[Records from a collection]
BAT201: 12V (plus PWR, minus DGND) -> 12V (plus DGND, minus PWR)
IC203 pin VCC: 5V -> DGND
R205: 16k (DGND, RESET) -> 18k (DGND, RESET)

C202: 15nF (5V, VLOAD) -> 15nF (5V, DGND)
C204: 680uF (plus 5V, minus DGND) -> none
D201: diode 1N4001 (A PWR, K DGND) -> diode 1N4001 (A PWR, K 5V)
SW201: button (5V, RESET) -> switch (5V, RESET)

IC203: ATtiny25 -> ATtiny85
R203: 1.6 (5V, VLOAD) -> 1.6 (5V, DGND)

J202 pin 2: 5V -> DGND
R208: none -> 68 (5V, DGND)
...
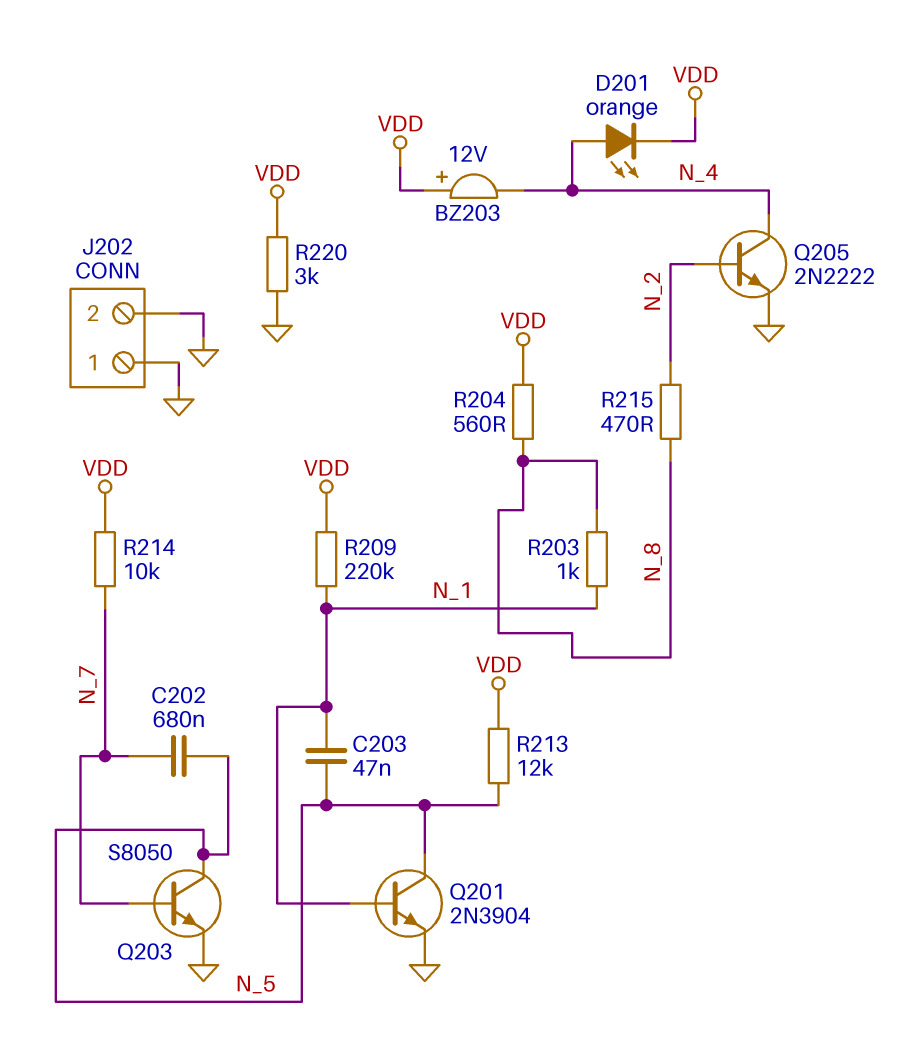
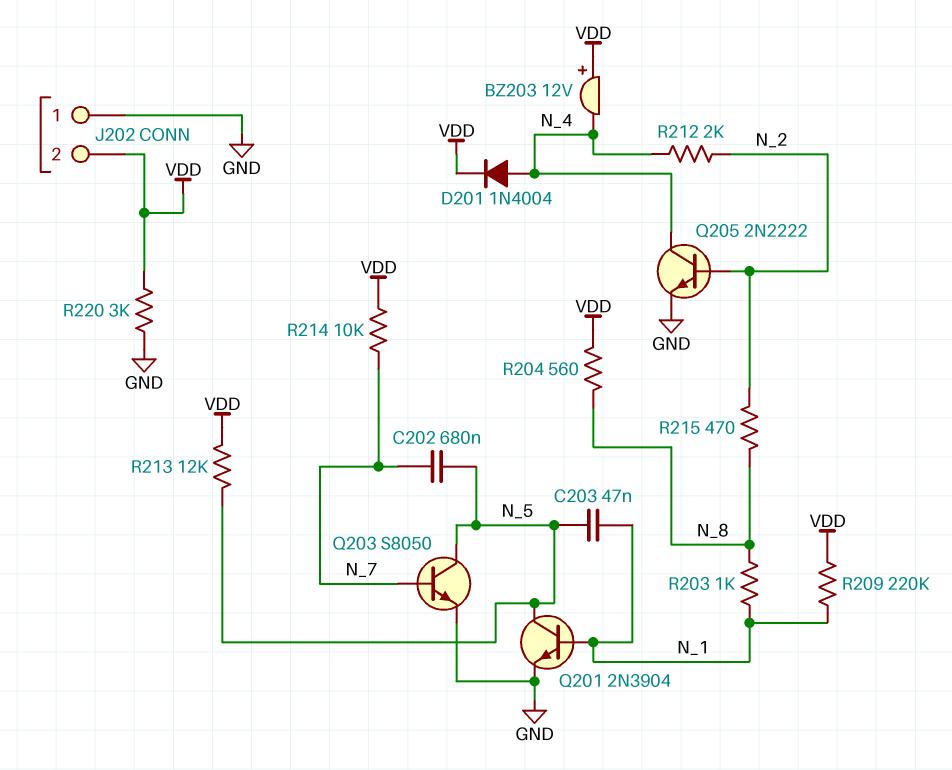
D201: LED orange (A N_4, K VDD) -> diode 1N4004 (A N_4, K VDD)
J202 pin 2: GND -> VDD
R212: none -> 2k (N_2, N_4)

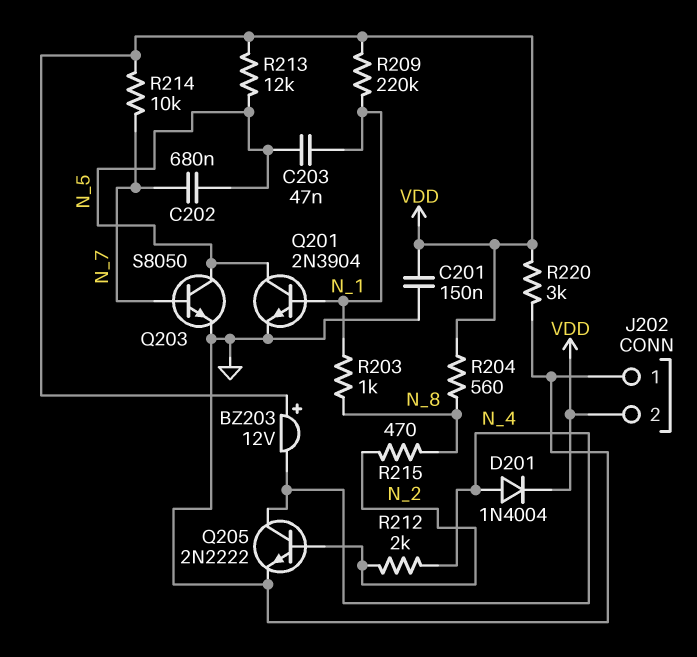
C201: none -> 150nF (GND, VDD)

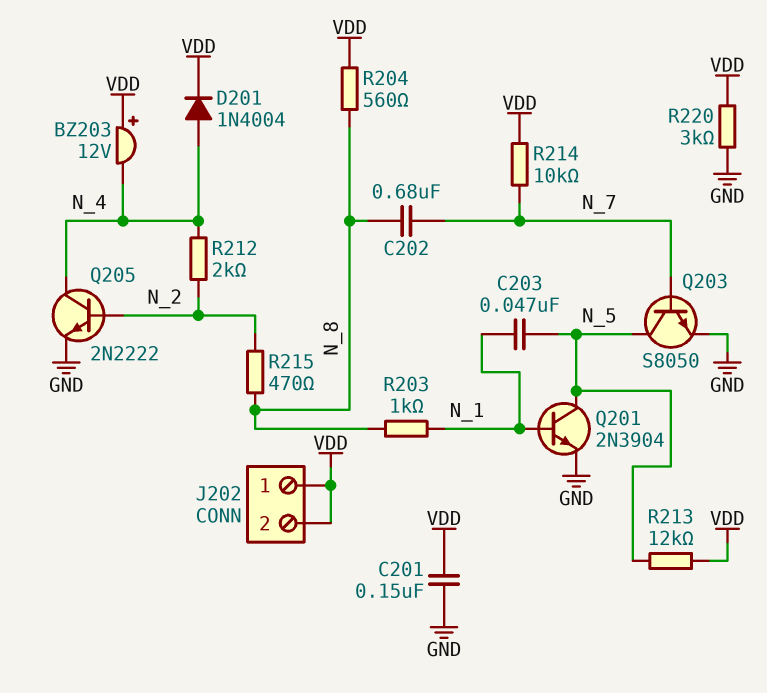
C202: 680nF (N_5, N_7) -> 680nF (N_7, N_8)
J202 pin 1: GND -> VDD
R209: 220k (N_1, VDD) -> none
--
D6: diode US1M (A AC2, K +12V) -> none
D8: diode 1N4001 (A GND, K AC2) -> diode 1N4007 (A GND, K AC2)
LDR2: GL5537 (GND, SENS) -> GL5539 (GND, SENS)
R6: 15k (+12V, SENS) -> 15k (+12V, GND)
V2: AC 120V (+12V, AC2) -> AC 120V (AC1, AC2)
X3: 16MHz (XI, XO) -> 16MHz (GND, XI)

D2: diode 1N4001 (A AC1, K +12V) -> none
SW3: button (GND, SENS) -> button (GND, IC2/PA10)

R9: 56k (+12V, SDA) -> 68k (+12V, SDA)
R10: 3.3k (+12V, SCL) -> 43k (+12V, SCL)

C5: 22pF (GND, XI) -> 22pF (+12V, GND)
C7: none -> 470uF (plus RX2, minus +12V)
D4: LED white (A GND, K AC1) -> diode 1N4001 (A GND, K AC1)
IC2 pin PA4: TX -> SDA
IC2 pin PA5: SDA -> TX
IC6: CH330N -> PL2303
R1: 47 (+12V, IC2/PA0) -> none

→ INSTRUCTIONS FOR THE TASK:
Please show every line of the entries above that contains the word "SENS".

→ OUTPUT FOR THIS TASK:
LDR2: GL5537 (GND, SENS) -> GL5539 (GND, SENS)
R6: 15k (+12V, SENS) -> 15k (+12V, GND)
SW3: button (GND, SENS) -> button (GND, IC2/PA10)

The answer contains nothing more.